*What you need to do*
In the records below, find the line that contains "C3: none -> 2.2uF (W6, W8)" and the line that contains "R3: 3.9k (+9V, X2) -> 3.9k (GND, X0)". Set down exactly those lines and every line between them, and nothing more.

*Extracted material*
______
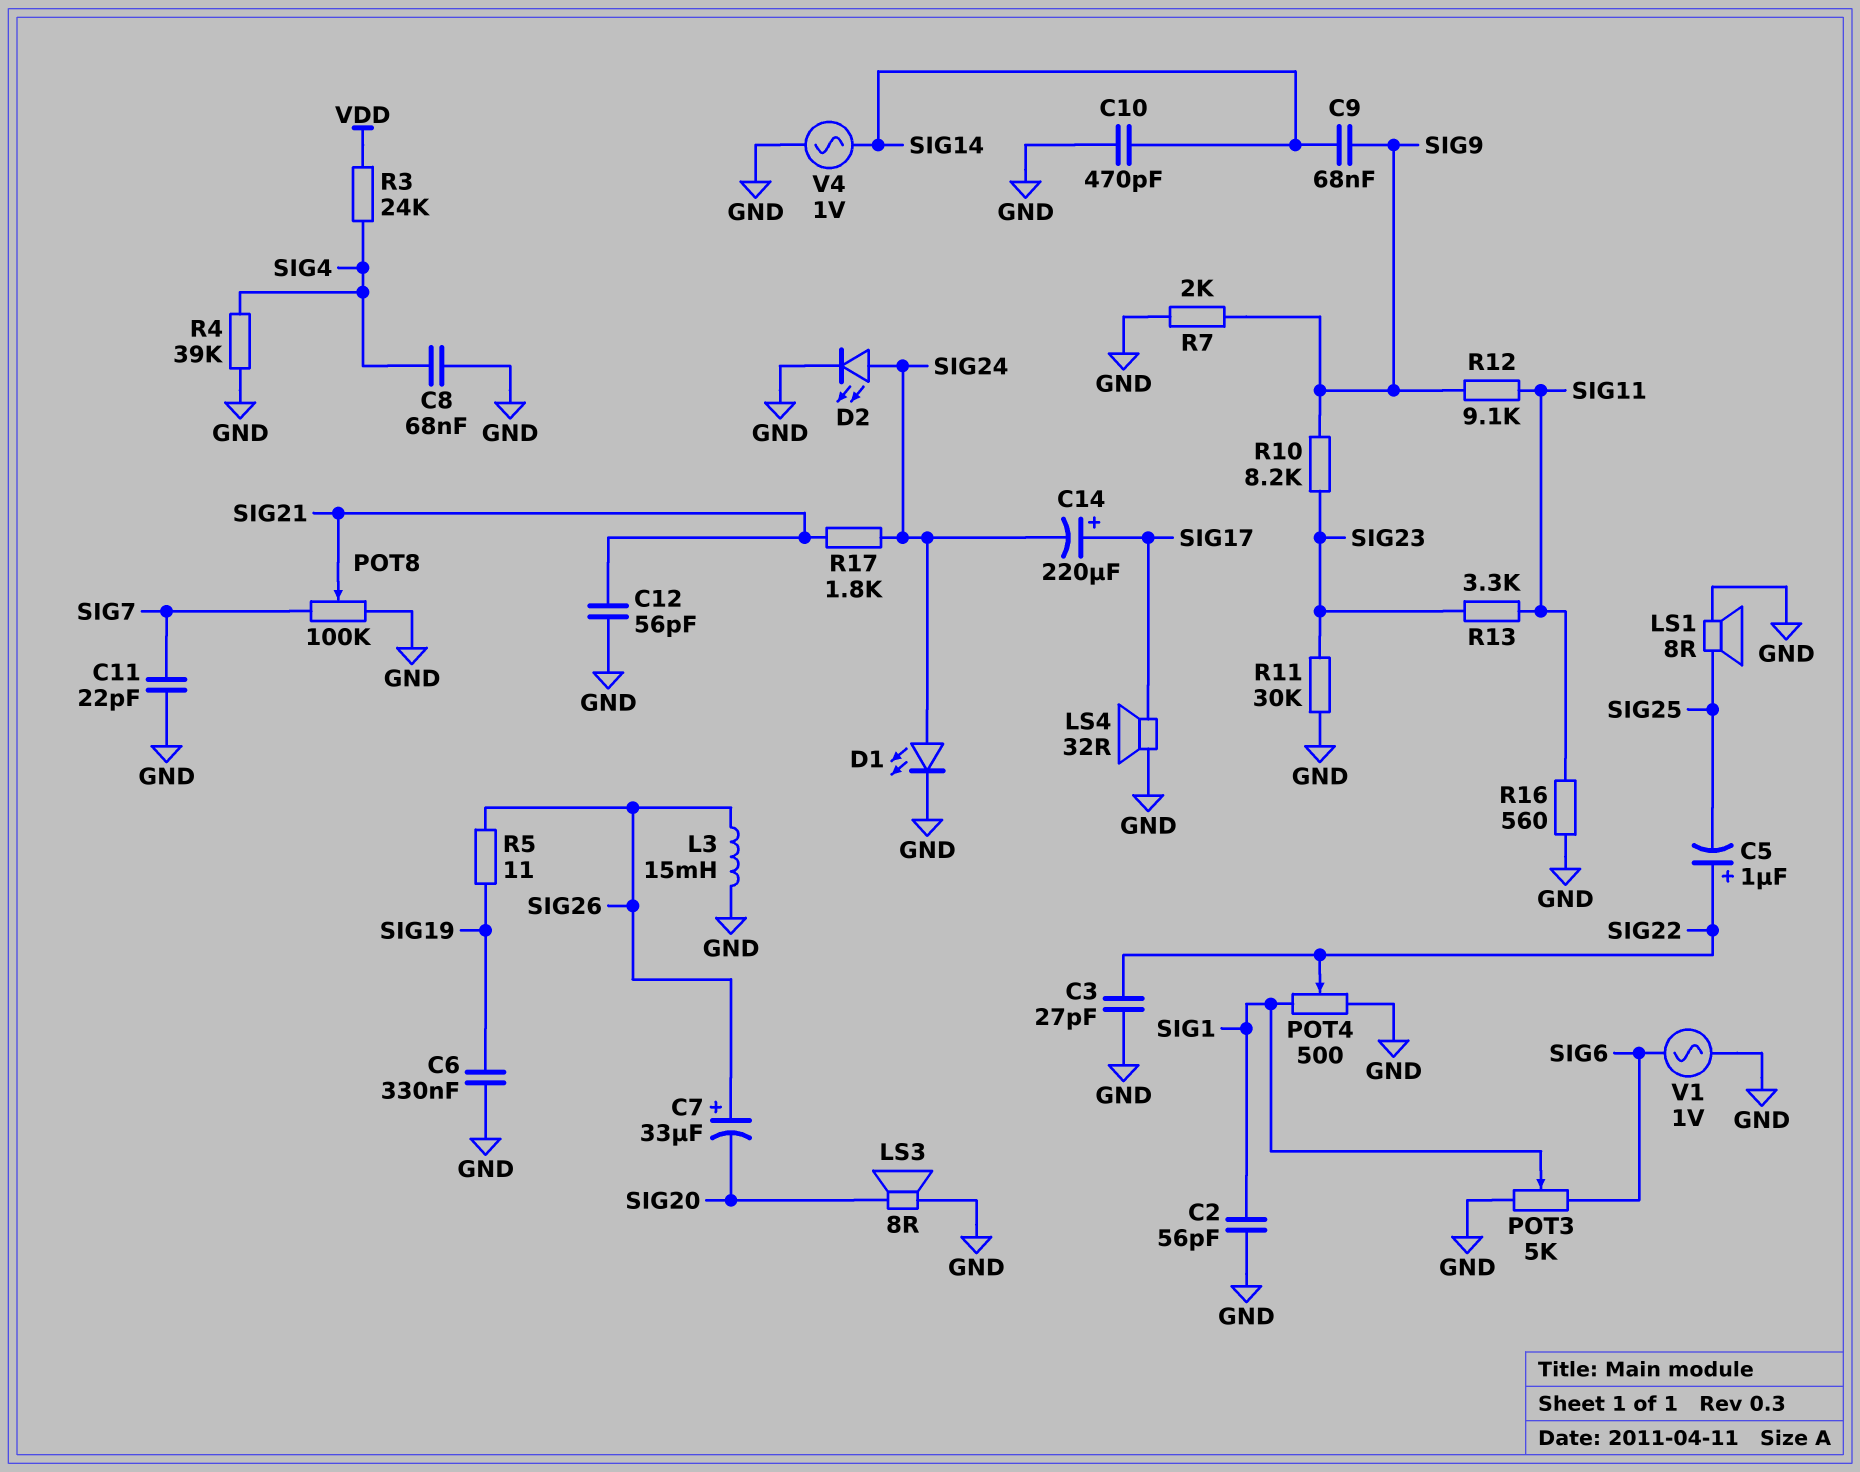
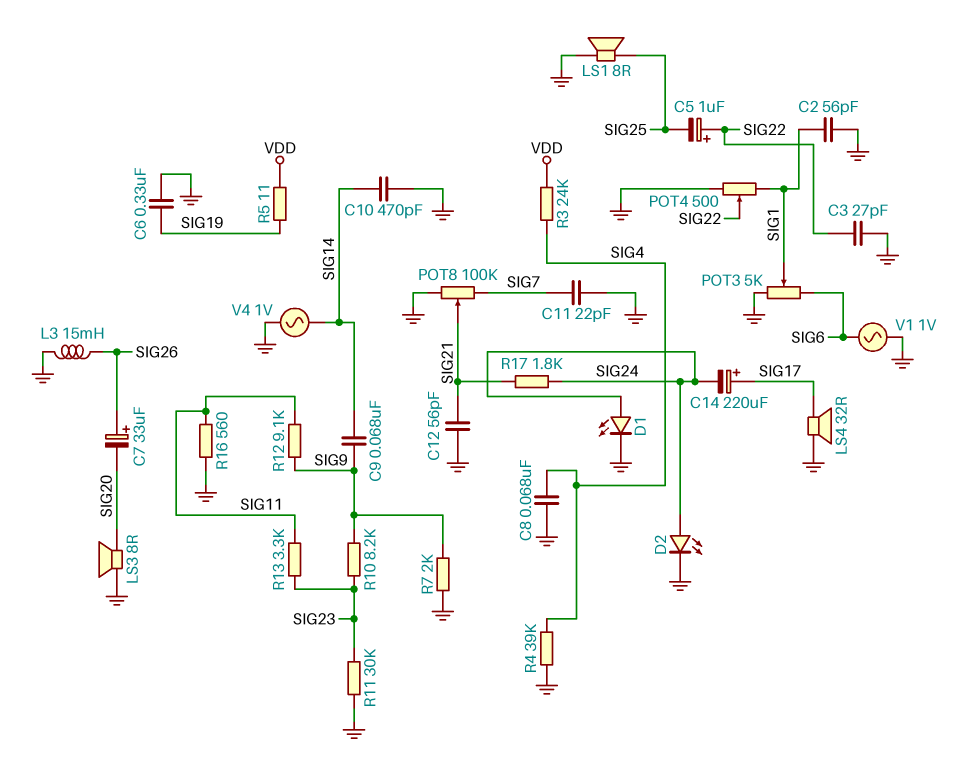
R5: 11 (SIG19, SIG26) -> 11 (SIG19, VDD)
______
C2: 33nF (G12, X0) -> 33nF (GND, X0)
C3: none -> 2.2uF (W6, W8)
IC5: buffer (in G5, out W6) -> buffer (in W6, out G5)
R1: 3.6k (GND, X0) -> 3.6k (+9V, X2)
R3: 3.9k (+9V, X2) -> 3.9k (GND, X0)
______
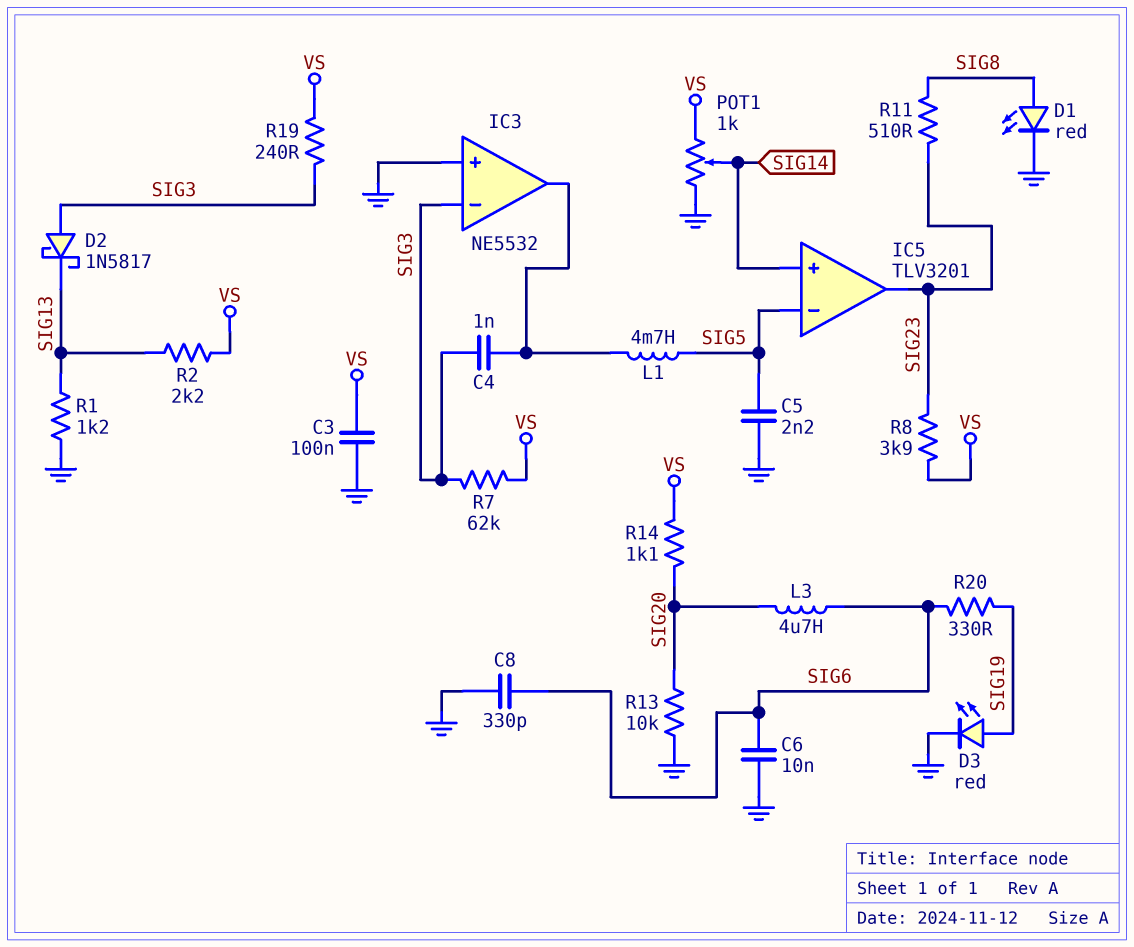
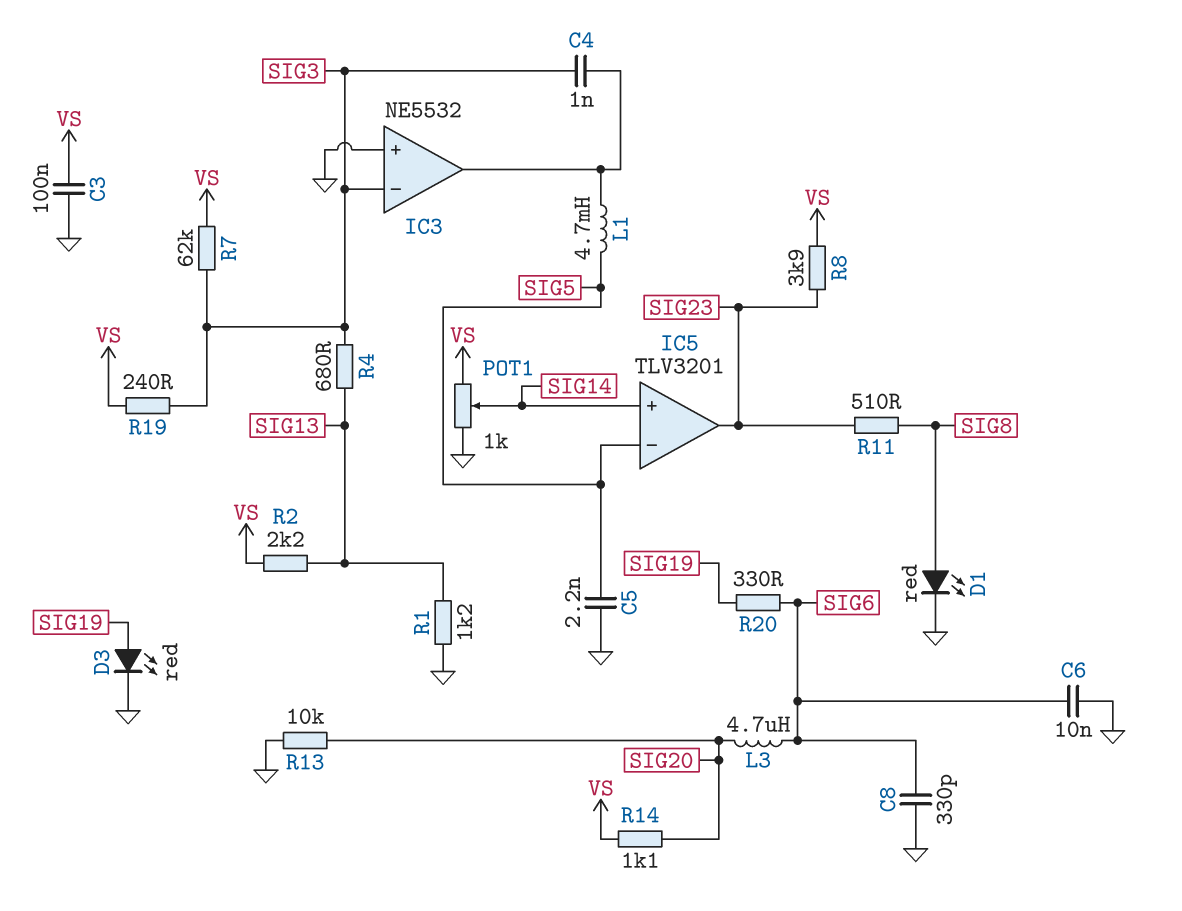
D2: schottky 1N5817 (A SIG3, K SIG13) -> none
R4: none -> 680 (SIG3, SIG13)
______
*Worked solution*
C3: none -> 2.2uF (W6, W8)
IC5: buffer (in G5, out W6) -> buffer (in W6, out G5)
R1: 3.6k (GND, X0) -> 3.6k (+9V, X2)
R3: 3.9k (+9V, X2) -> 3.9k (GND, X0)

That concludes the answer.